Requirement: Leave the pictures behind and reproduce every line of the listing exactly.

◆ ◆ ◆ ◆

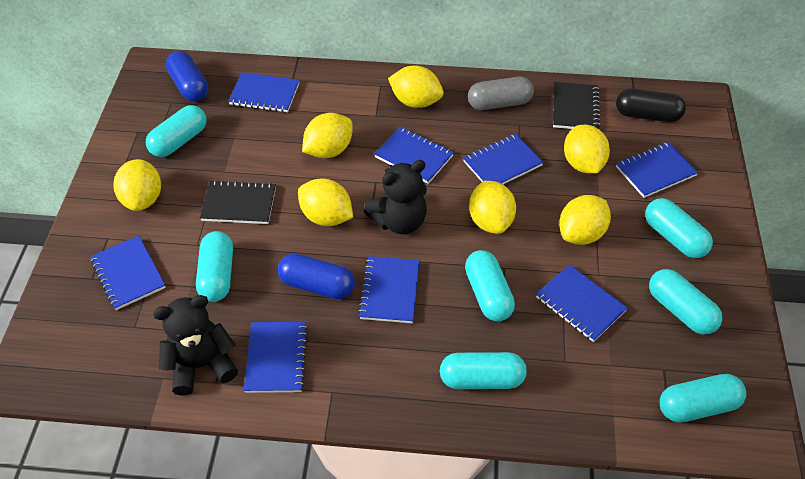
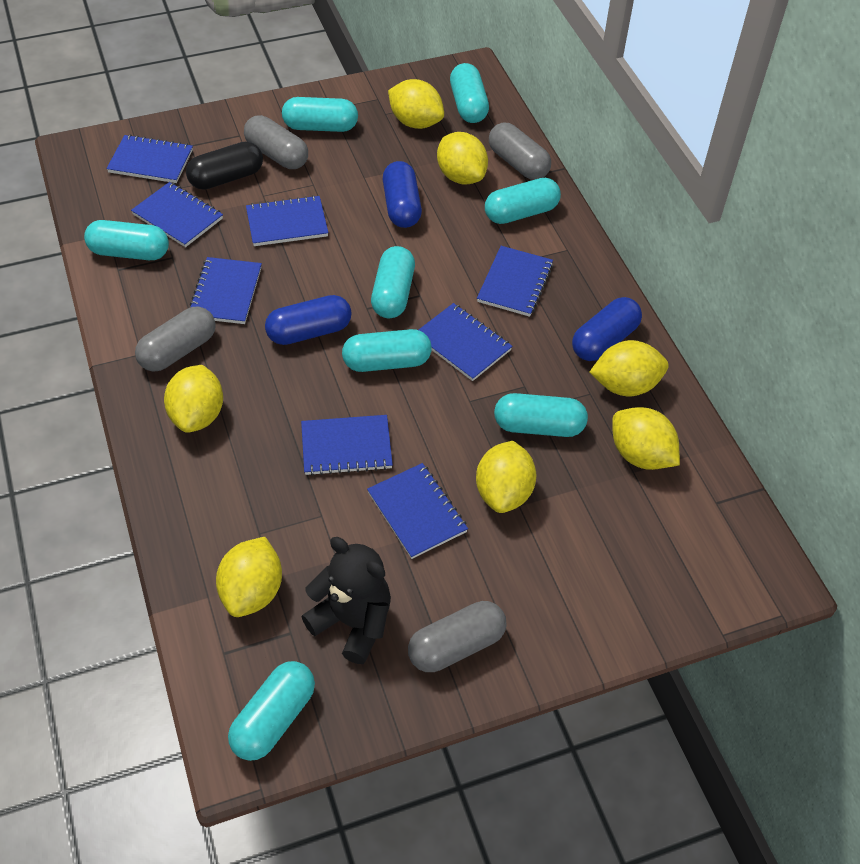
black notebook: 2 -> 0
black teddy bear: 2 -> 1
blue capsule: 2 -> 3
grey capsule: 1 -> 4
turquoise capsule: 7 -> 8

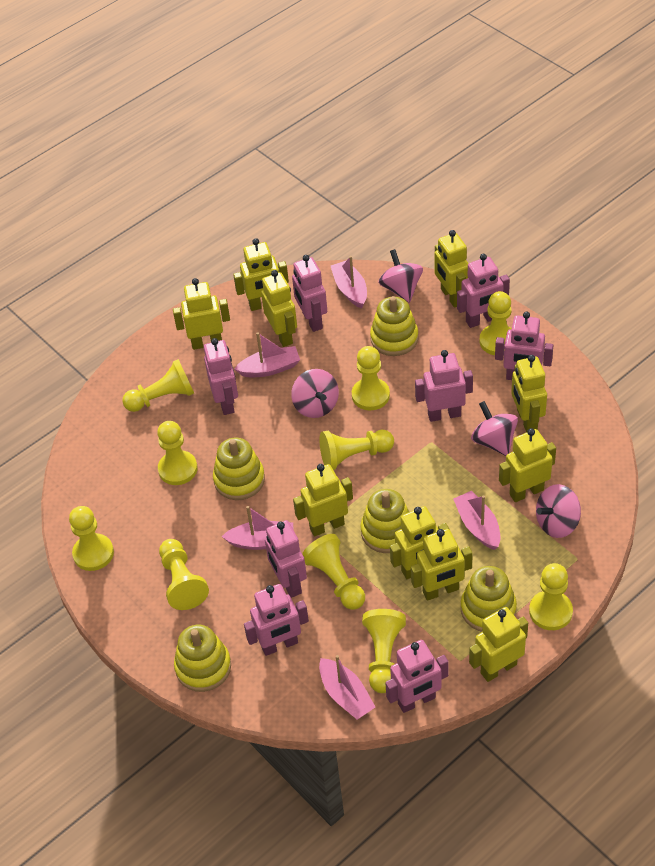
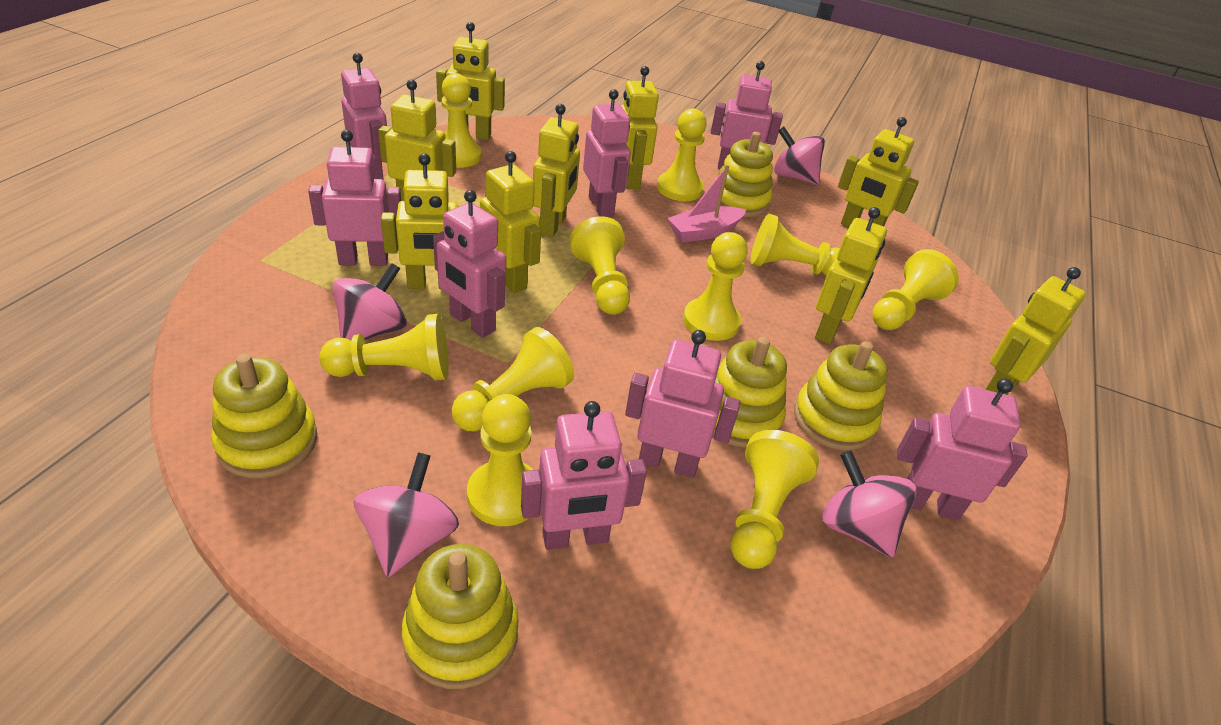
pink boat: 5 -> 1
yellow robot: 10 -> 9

◆ ◆ ◆ ◆

Reply:
black notebook: 2 -> 0
black teddy bear: 2 -> 1
blue capsule: 2 -> 3
grey capsule: 1 -> 4
turquoise capsule: 7 -> 8

pink boat: 5 -> 1
yellow robot: 10 -> 9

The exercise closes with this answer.